Goal of the exercise:
Lines that contain "ECHO" are to be copied from the material, every one of them.

Material for the task:
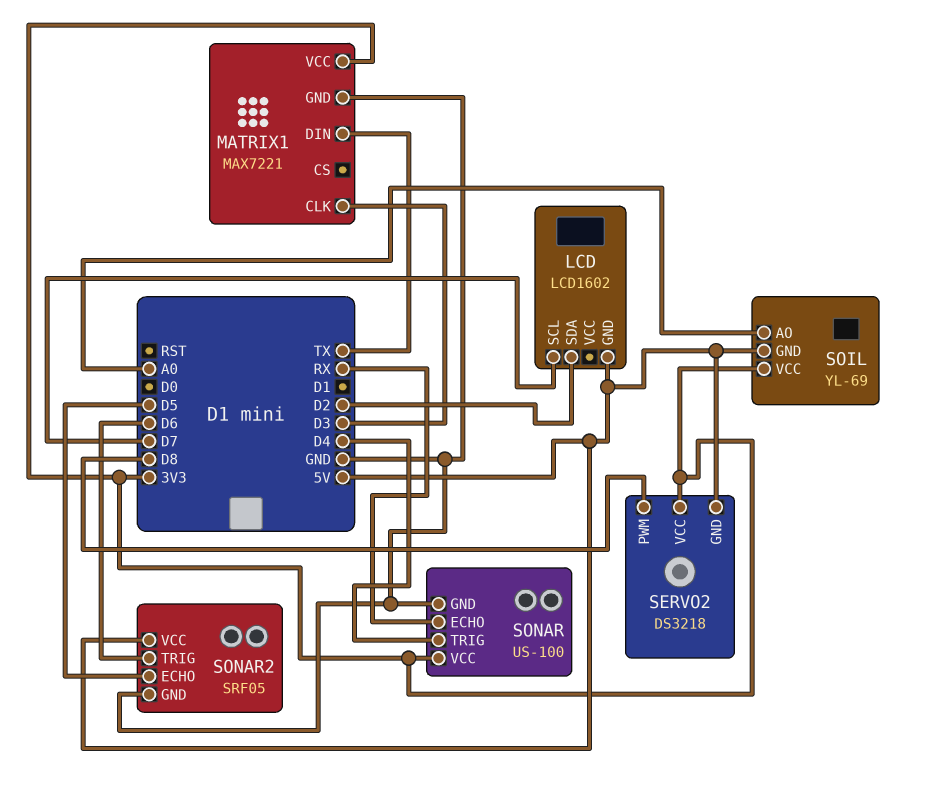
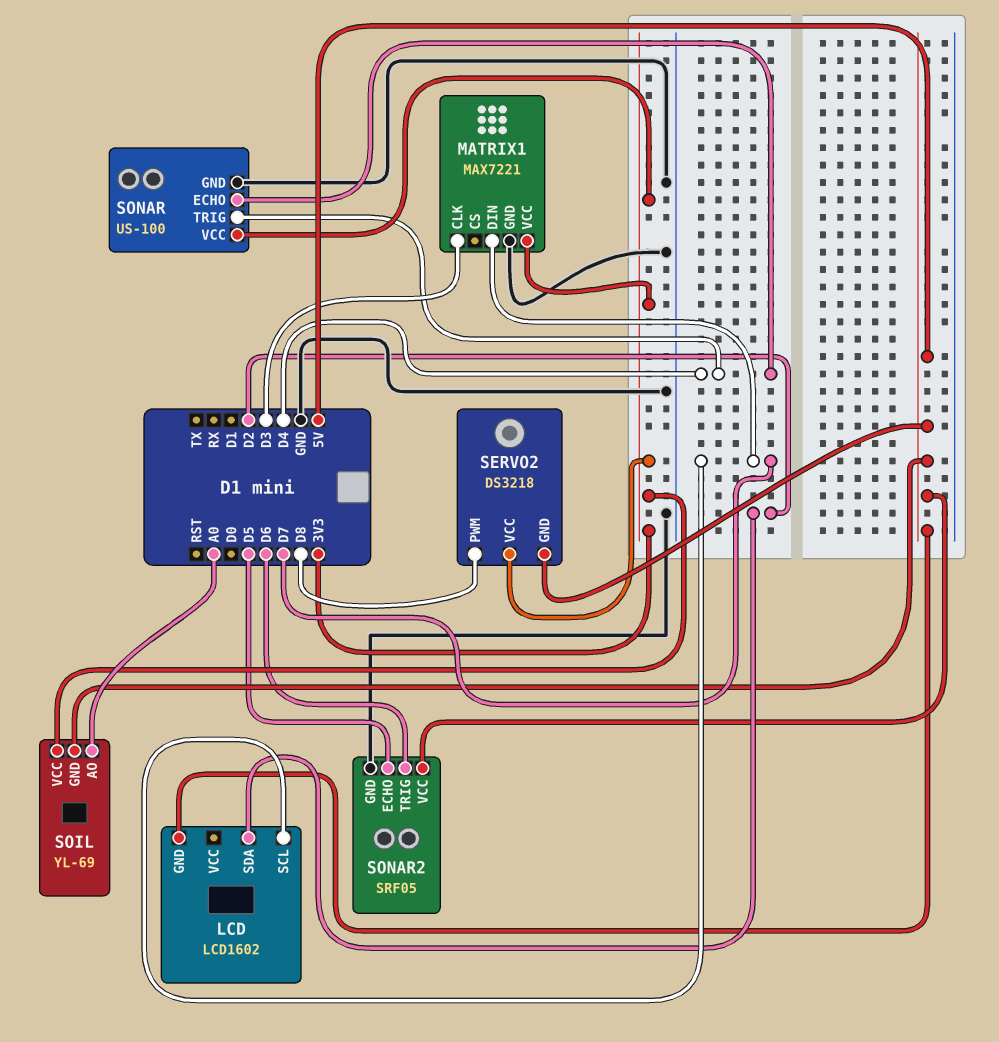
MATRIX1 pin DIN: TX -> D7
SONAR pin ECHO: RX -> D4

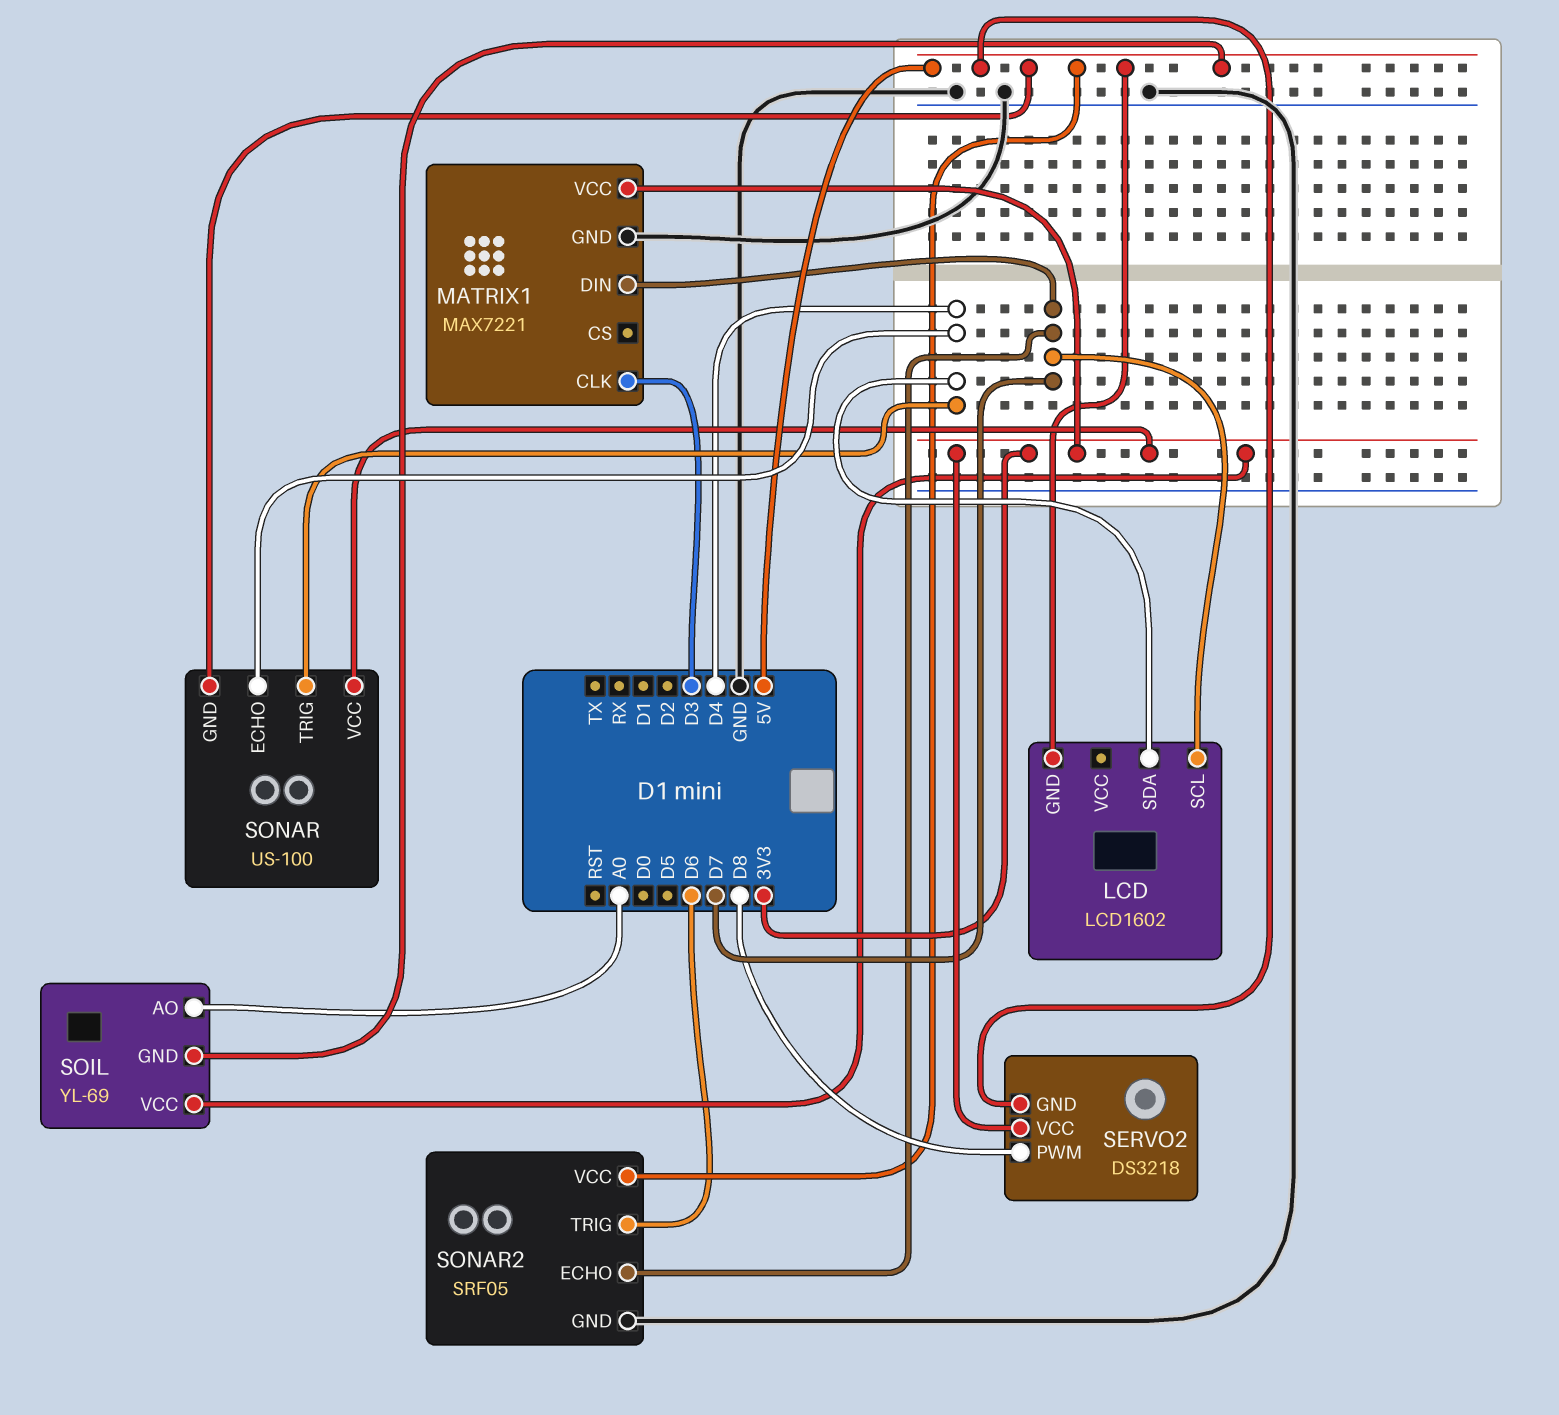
LCD pin SDA: D2 -> D4
SONAR pin GND: GND -> 5V
SONAR2 pin ECHO: D5 -> D7

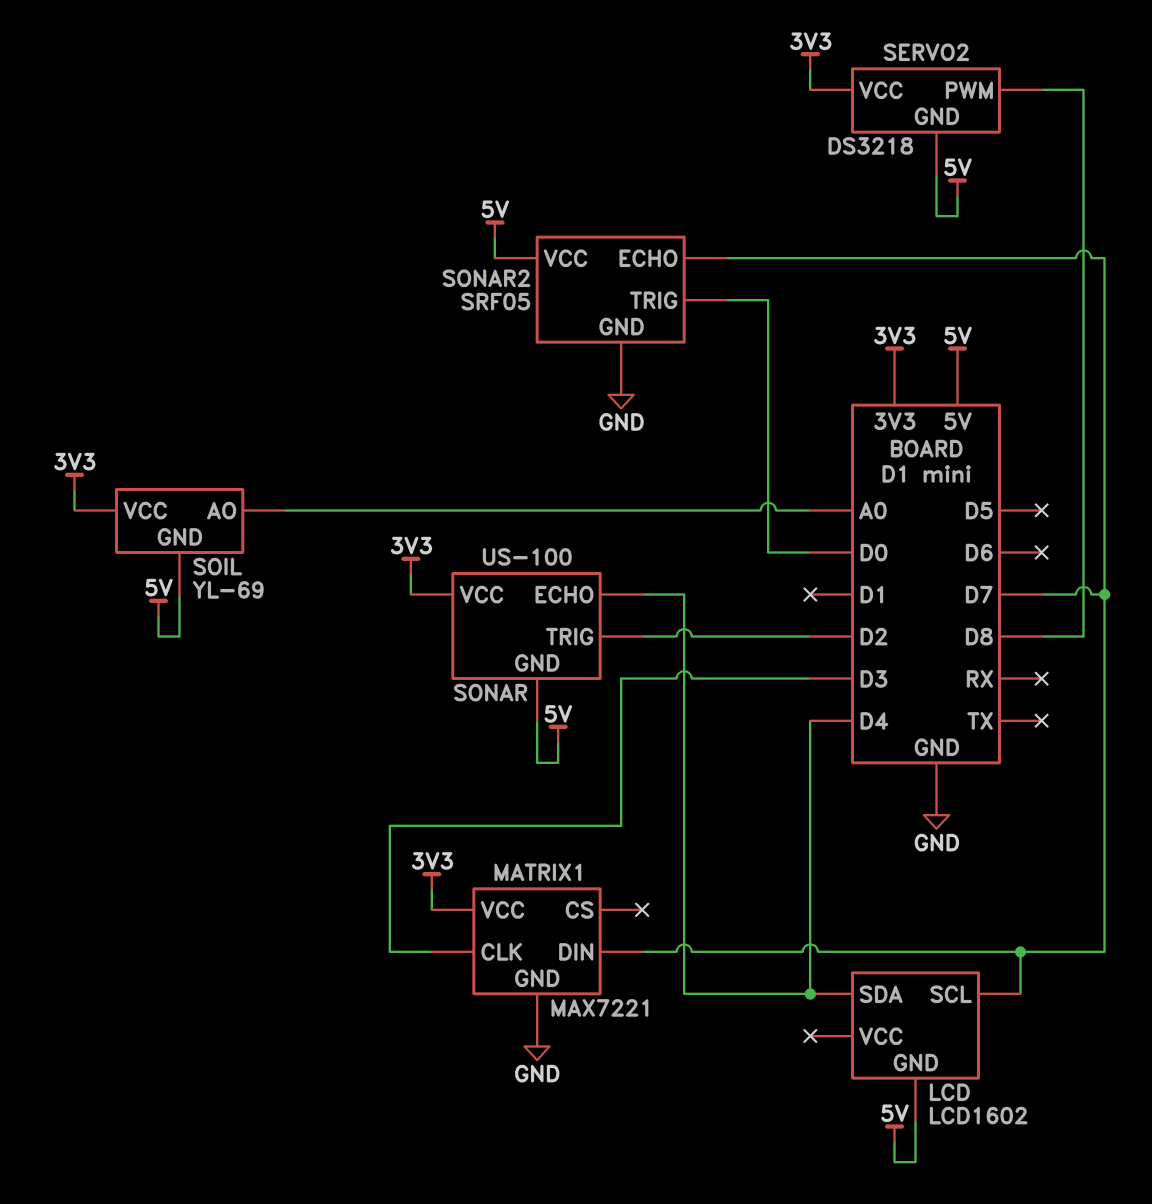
SONAR pin TRIG: D4 -> D2
SONAR2 pin TRIG: D6 -> D0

Problem solution:
SONAR pin ECHO: RX -> D4
SONAR2 pin ECHO: D5 -> D7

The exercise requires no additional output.